=== RAW DATA ===
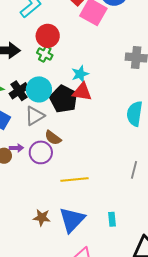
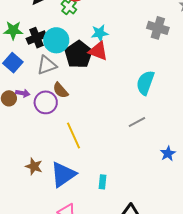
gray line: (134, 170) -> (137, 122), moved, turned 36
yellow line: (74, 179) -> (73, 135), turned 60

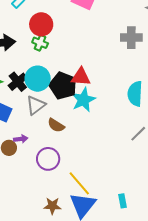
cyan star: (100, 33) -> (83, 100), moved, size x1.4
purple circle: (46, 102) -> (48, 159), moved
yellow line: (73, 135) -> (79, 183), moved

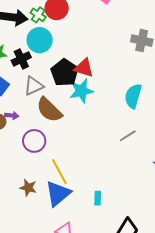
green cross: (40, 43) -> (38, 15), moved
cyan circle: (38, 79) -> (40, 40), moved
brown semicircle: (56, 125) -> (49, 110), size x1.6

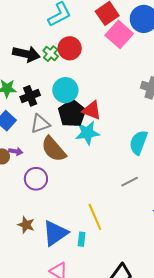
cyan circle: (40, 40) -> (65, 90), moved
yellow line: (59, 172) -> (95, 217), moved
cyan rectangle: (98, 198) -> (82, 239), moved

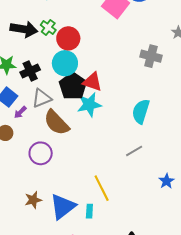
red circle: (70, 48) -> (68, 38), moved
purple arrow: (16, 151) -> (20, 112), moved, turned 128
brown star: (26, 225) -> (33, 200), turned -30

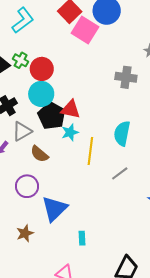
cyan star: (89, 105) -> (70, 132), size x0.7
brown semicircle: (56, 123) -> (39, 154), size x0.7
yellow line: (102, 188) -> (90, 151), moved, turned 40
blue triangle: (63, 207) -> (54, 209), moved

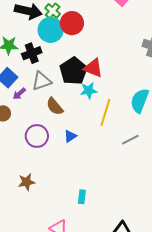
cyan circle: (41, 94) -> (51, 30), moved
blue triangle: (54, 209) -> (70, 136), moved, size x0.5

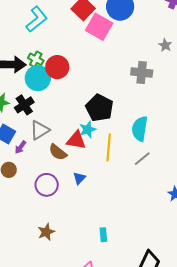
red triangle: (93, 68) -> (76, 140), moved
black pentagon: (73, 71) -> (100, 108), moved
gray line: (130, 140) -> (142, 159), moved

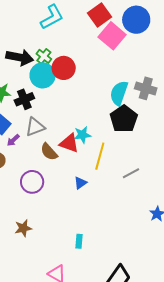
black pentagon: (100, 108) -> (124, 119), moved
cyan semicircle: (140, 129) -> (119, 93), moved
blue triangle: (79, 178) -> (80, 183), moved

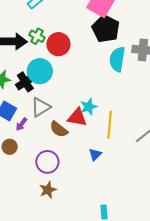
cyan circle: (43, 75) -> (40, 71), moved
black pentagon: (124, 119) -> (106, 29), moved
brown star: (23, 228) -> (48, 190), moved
===
THE TASK >> Each line from the first line of the entries through the line containing "green cross: (40, 43) -> (38, 15), moved" should be duplicated word for word, and nothing more; the pictures stay out.

RESPONSE FOR THIS EXERCISE >>
gray line: (134, 170) -> (137, 122), moved, turned 36
yellow line: (74, 179) -> (73, 135), turned 60

cyan star: (100, 33) -> (83, 100), moved, size x1.4
purple circle: (46, 102) -> (48, 159), moved
yellow line: (73, 135) -> (79, 183), moved

green cross: (40, 43) -> (38, 15), moved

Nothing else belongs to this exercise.